◆ TASK DATA ◆
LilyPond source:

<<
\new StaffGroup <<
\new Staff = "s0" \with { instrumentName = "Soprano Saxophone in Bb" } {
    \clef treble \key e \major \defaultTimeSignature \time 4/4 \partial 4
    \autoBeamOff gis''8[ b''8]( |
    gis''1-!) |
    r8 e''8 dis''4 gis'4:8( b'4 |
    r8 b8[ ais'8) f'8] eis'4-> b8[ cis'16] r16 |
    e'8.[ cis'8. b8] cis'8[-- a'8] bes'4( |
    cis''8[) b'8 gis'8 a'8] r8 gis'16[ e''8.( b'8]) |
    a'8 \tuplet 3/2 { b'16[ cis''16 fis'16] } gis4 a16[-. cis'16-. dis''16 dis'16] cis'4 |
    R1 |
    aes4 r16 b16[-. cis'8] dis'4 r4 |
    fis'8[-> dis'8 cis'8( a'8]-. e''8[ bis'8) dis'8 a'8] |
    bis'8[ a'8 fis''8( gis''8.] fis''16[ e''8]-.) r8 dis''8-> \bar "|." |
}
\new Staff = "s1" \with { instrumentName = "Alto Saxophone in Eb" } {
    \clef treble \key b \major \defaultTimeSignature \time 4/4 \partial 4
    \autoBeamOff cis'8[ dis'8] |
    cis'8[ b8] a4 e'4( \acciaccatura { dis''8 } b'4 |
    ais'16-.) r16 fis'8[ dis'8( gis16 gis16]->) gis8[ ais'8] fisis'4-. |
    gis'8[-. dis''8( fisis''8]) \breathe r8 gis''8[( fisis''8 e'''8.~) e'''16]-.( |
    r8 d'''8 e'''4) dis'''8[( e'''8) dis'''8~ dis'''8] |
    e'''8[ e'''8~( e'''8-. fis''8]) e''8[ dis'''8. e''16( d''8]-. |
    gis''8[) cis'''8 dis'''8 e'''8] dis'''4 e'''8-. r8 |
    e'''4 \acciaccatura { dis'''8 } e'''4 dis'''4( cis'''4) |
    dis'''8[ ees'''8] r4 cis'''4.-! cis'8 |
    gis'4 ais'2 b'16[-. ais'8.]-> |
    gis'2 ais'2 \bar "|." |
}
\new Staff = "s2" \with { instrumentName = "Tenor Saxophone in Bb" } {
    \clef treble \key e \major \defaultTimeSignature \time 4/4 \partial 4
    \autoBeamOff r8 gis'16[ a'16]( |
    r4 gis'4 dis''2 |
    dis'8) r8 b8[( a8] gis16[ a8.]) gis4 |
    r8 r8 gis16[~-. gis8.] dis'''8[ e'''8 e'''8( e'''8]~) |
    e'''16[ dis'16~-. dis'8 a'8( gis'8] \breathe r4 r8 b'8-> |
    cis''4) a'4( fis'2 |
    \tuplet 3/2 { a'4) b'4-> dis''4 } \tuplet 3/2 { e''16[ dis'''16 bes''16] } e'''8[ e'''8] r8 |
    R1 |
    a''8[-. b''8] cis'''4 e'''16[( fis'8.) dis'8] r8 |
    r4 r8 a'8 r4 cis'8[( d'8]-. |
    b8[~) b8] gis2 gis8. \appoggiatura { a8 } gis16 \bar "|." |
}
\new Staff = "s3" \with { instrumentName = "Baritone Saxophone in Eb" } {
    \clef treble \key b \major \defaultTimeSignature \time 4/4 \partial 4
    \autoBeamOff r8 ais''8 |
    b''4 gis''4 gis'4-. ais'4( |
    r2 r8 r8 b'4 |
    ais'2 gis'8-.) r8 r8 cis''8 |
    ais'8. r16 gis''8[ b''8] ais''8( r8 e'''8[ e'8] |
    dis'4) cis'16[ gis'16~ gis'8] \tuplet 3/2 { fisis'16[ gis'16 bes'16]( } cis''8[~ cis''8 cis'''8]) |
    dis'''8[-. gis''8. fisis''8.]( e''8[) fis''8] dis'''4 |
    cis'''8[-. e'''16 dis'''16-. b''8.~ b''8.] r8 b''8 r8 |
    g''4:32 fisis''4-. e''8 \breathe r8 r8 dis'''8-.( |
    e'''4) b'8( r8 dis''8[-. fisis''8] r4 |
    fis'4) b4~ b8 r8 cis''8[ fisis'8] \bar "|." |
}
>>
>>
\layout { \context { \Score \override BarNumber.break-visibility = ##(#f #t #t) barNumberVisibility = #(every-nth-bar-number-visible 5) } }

◆ REQUIRED WORK ◆
Count the lines in the material that contain the string "acciaccatura", where case counts, and give only the number.

◆ TASK SOLUTION ◆
2